**TASK DATA**
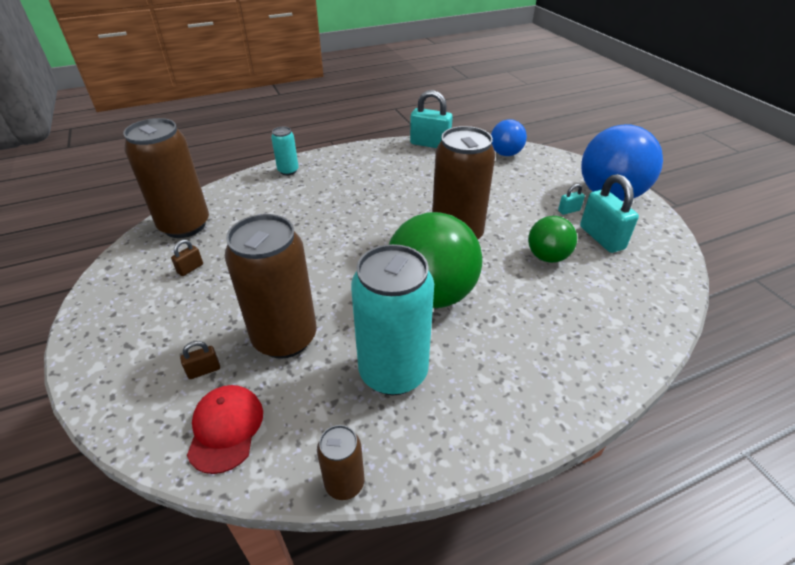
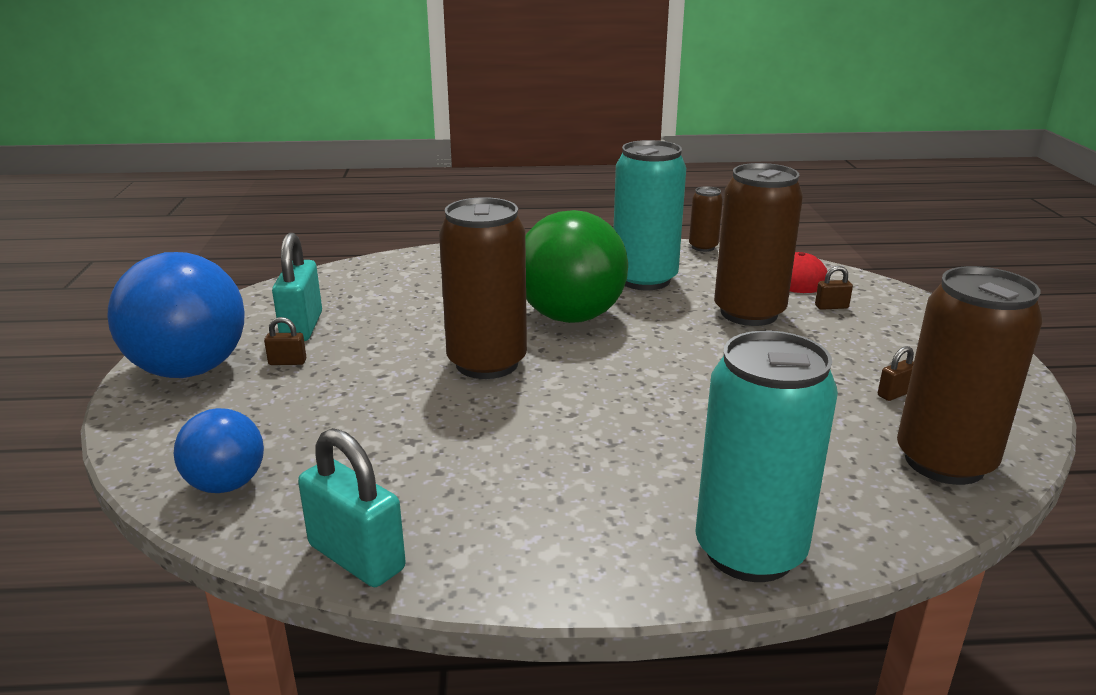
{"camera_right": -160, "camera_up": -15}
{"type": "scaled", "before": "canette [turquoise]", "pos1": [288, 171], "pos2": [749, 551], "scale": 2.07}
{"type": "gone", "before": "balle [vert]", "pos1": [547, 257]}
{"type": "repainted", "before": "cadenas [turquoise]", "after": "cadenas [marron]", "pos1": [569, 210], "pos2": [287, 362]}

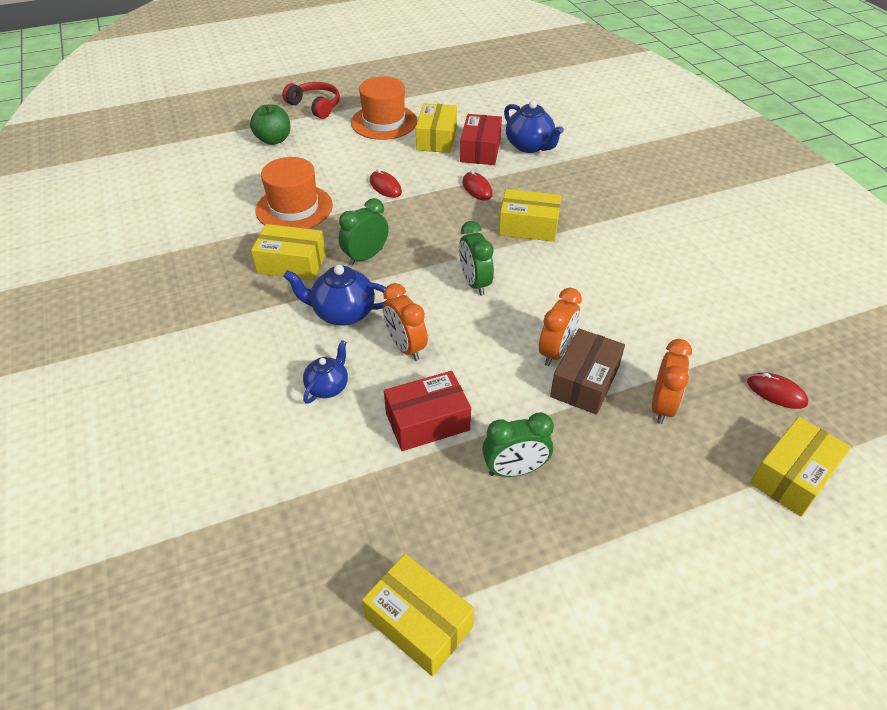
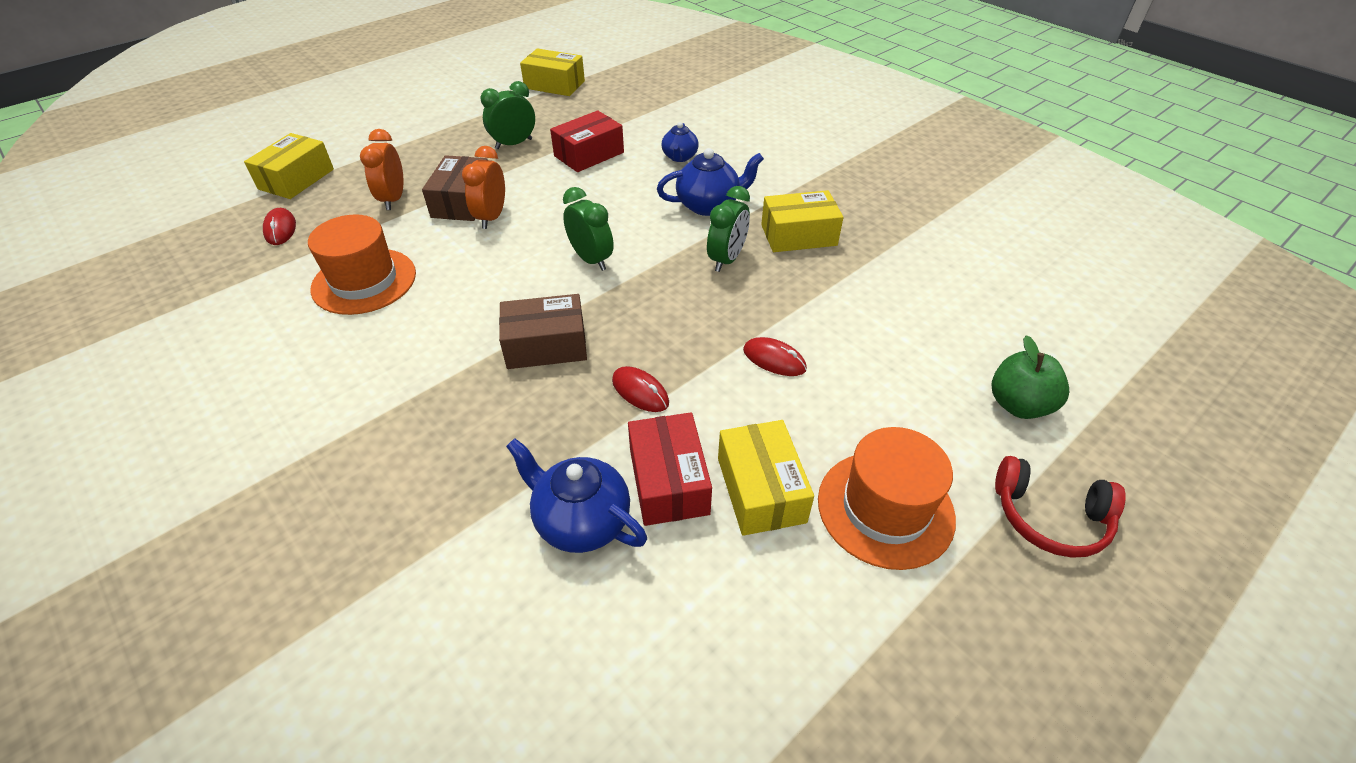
{"camera_right": 160, "camera_up": 0}
{"type": "shifted", "before": "chapeau [orange]", "pos1": [294, 208], "pos2": [364, 281]}
{"type": "gone", "before": "réveil [orange]", "pos1": [406, 347]}
{"type": "repainted", "before": "boîte [jaune]", "after": "boîte [marron]", "pos1": [528, 226], "pos2": [546, 345]}
{"type": "rotated", "before": "souris [rouge]", "pos1": [776, 392], "pos2": [280, 229], "turn": 60}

**WORK ITEM**
Write out the data in full and exactly as given, though without the images.

**RESULT BELOW**
{"camera_right": -160, "camera_up": -15}
{"type": "scaled", "before": "canette [turquoise]", "pos1": [288, 171], "pos2": [749, 551], "scale": 2.07}
{"type": "gone", "before": "balle [vert]", "pos1": [547, 257]}
{"type": "repainted", "before": "cadenas [turquoise]", "after": "cadenas [marron]", "pos1": [569, 210], "pos2": [287, 362]}

{"camera_right": 160, "camera_up": 0}
{"type": "shifted", "before": "chapeau [orange]", "pos1": [294, 208], "pos2": [364, 281]}
{"type": "gone", "before": "réveil [orange]", "pos1": [406, 347]}
{"type": "repainted", "before": "boîte [jaune]", "after": "boîte [marron]", "pos1": [528, 226], "pos2": [546, 345]}
{"type": "rotated", "before": "souris [rouge]", "pos1": [776, 392], "pos2": [280, 229], "turn": 60}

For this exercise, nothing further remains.